◆ WHAT YOU SHOULD DO: Reproduce the lines below verbatim. Pictures are to be omitted.
+++ RECORDS FOR THIS TASK +++
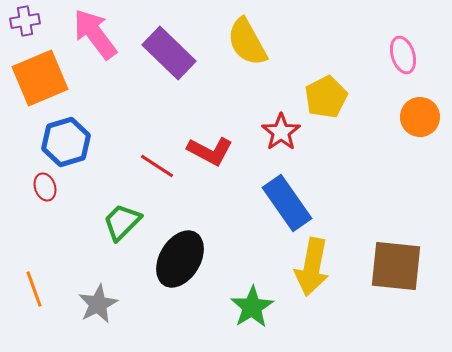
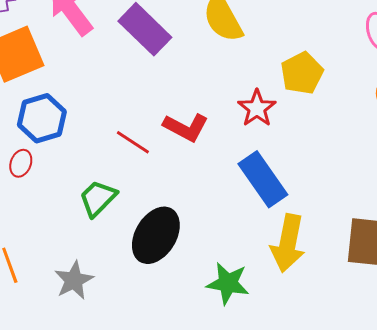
red ellipse: (45, 187) -> (21, 163), turned 40
green star: (252, 307) -> (228, 283), turned -30

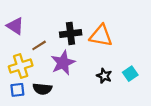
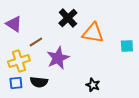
black cross: (71, 33) -> (68, 18), moved, turned -36
cyan square: (130, 74) -> (127, 46), moved, turned 32
black star: (104, 76) -> (93, 85), moved

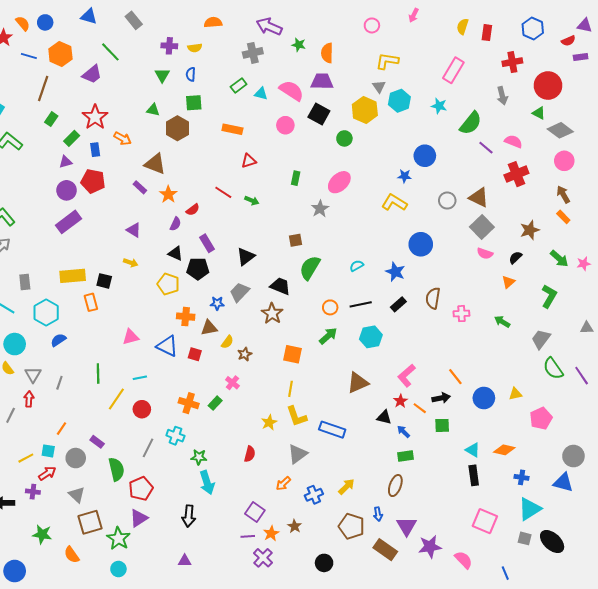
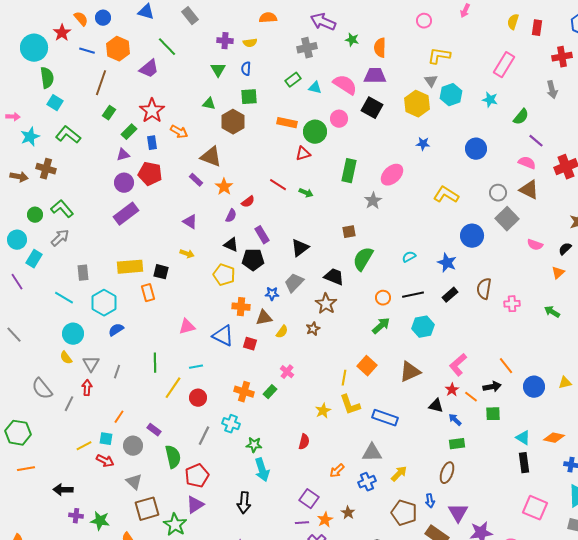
green semicircle: (471, 123) -> (521, 117), size x0.7
green circle: (344, 138) -> (315, 132), moved, size x1.5
pink semicircle: (513, 141) -> (527, 163), moved
blue star: (404, 176) -> (423, 144), moved
green rectangle: (296, 178) -> (349, 171), size x1.6
gray square: (482, 227) -> (507, 219), moved
brown star: (245, 354) -> (313, 329), moved
orange square: (293, 354) -> (367, 366), moved, turned 30
gray triangle: (298, 454) -> (372, 453), moved, turned 35
red arrow: (47, 473) -> (105, 461), turned 60
purple cross: (33, 492) -> (76, 516), moved

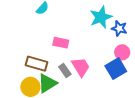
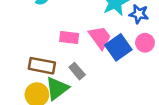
pink trapezoid: (81, 67) -> (100, 37), moved
blue square: (116, 69) -> (118, 47), moved

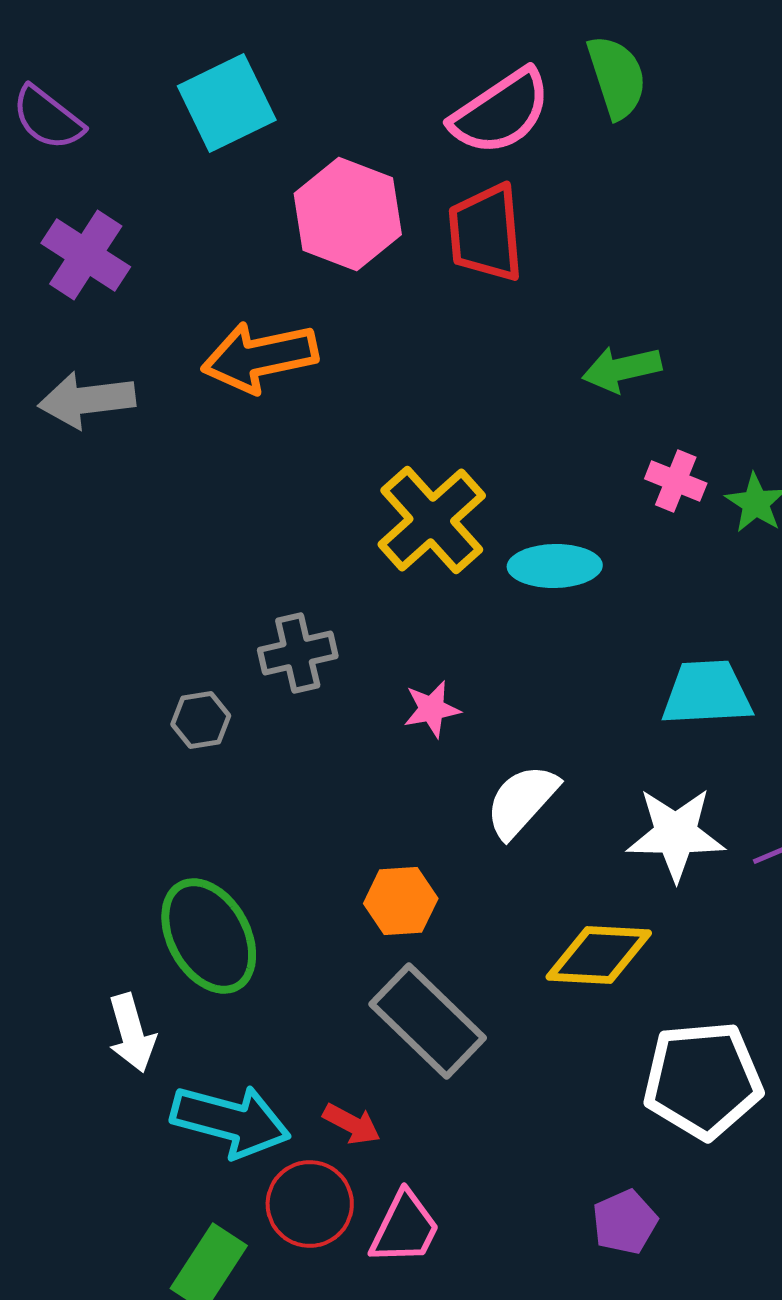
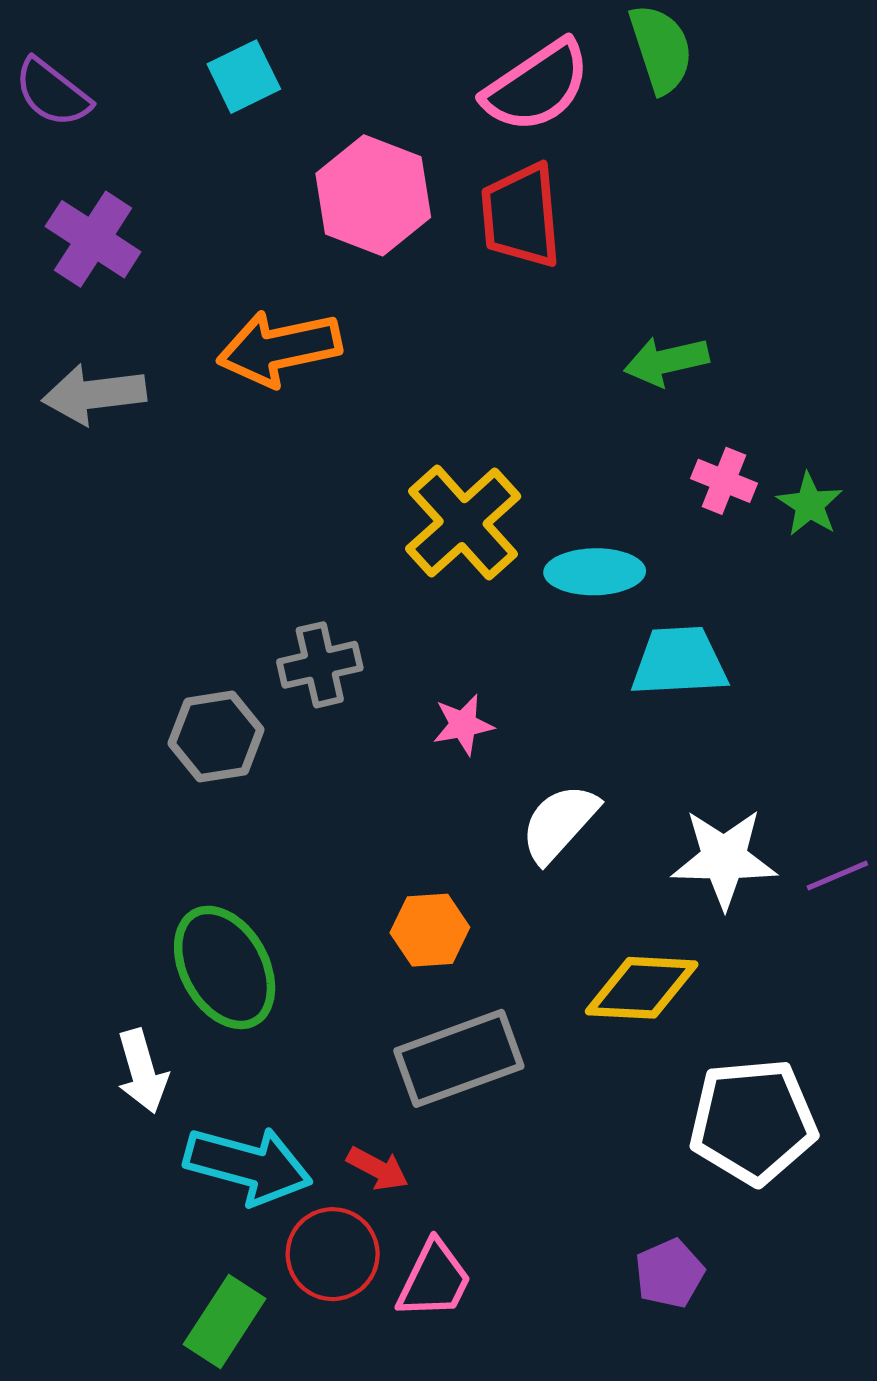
cyan square: (227, 103) -> (244, 77), size x0.7
cyan trapezoid: (707, 693) -> (679, 662), moved
gray hexagon: (201, 720) -> (216, 736), size x1.5
gray rectangle: (428, 1021) -> (459, 1058), turned -64

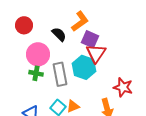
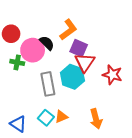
pink circle: (38, 54) -> (33, 50), moved
green cross: (36, 73) -> (17, 62), moved
red star: (123, 87) -> (112, 75), moved

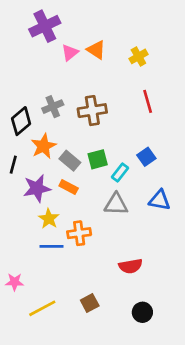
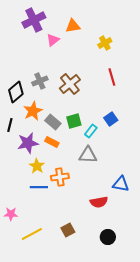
orange triangle: (96, 50) -> (73, 26), moved, turned -42
brown cross: (92, 111) -> (70, 84), turned -30
blue triangle: (160, 200) -> (121, 184), moved

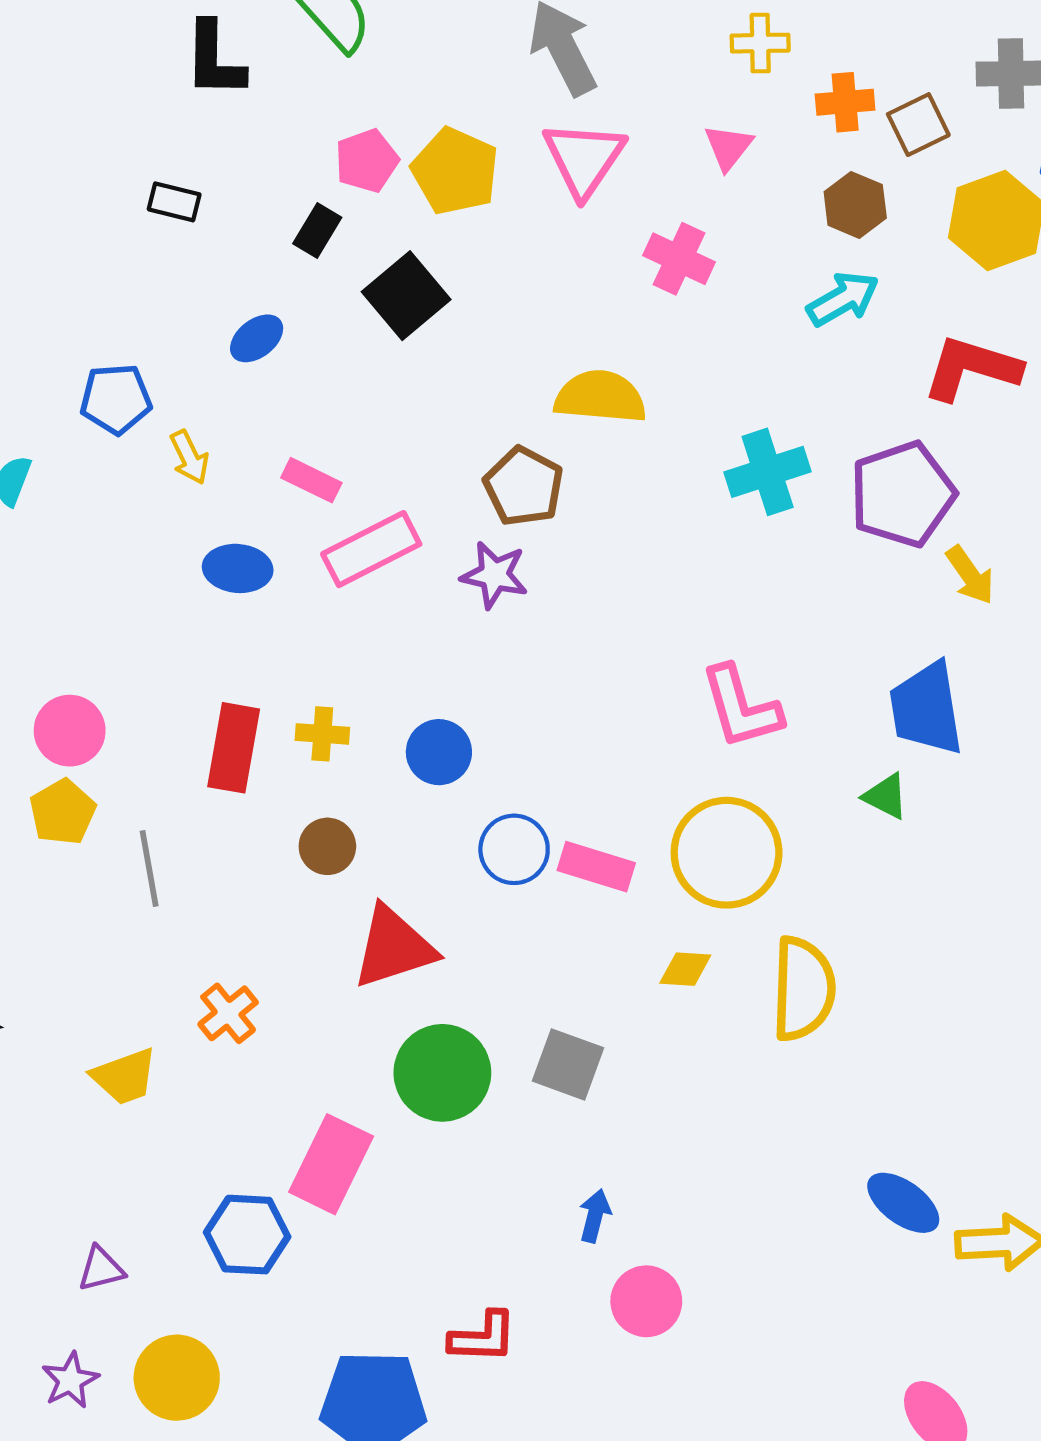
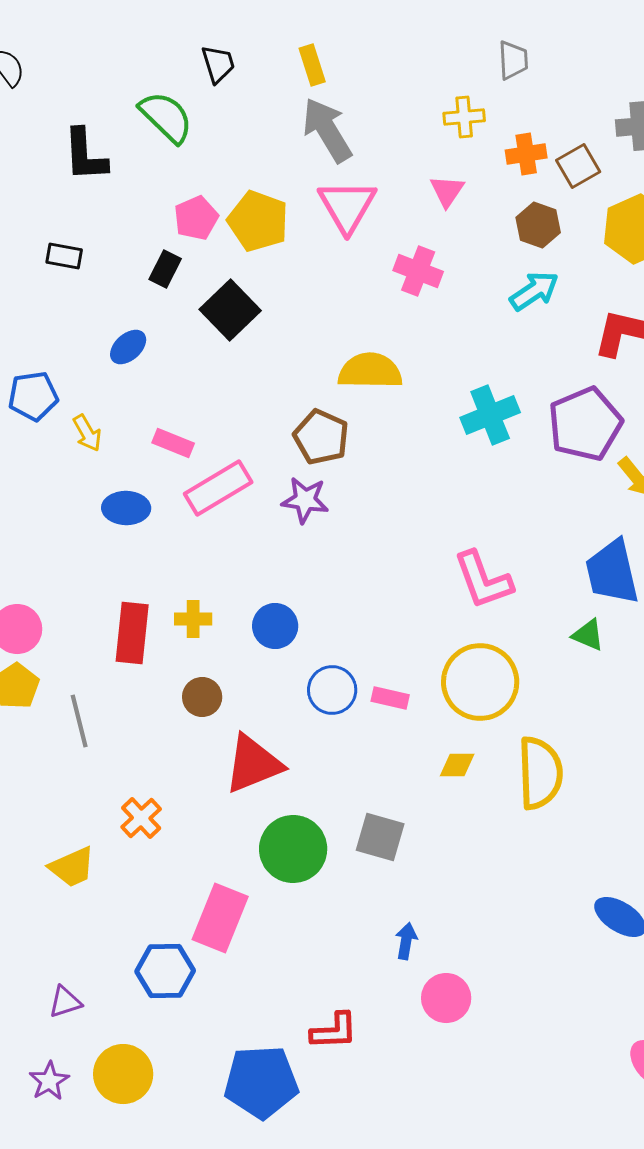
pink rectangle: (596, 867) -> (390, 698), size x0.7

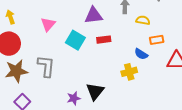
+++
◆ ANSWER TO THIS TASK:
red ellipse: (45, 187) -> (21, 163), turned 40
green star: (252, 307) -> (228, 283), turned -30

black cross: (71, 33) -> (68, 18), moved, turned -36
cyan square: (130, 74) -> (127, 46), moved, turned 32
black star: (104, 76) -> (93, 85), moved

green semicircle: (471, 123) -> (521, 117), size x0.7
green circle: (344, 138) -> (315, 132), moved, size x1.5
pink semicircle: (513, 141) -> (527, 163), moved
blue star: (404, 176) -> (423, 144), moved
green rectangle: (296, 178) -> (349, 171), size x1.6
gray square: (482, 227) -> (507, 219), moved
brown star: (245, 354) -> (313, 329), moved
orange square: (293, 354) -> (367, 366), moved, turned 30
gray triangle: (298, 454) -> (372, 453), moved, turned 35
red arrow: (47, 473) -> (105, 461), turned 60
purple cross: (33, 492) -> (76, 516), moved

pink trapezoid: (81, 67) -> (100, 37), moved
blue square: (116, 69) -> (118, 47), moved

cyan square: (227, 103) -> (244, 77), size x0.7
cyan trapezoid: (707, 693) -> (679, 662), moved
gray hexagon: (201, 720) -> (216, 736), size x1.5
gray rectangle: (428, 1021) -> (459, 1058), turned -64

pink circle: (38, 54) -> (33, 50), moved
green cross: (36, 73) -> (17, 62), moved
red star: (123, 87) -> (112, 75), moved

orange triangle: (96, 50) -> (73, 26), moved, turned -42
brown cross: (92, 111) -> (70, 84), turned -30
blue triangle: (160, 200) -> (121, 184), moved

pink rectangle: (596, 867) -> (390, 698), size x0.7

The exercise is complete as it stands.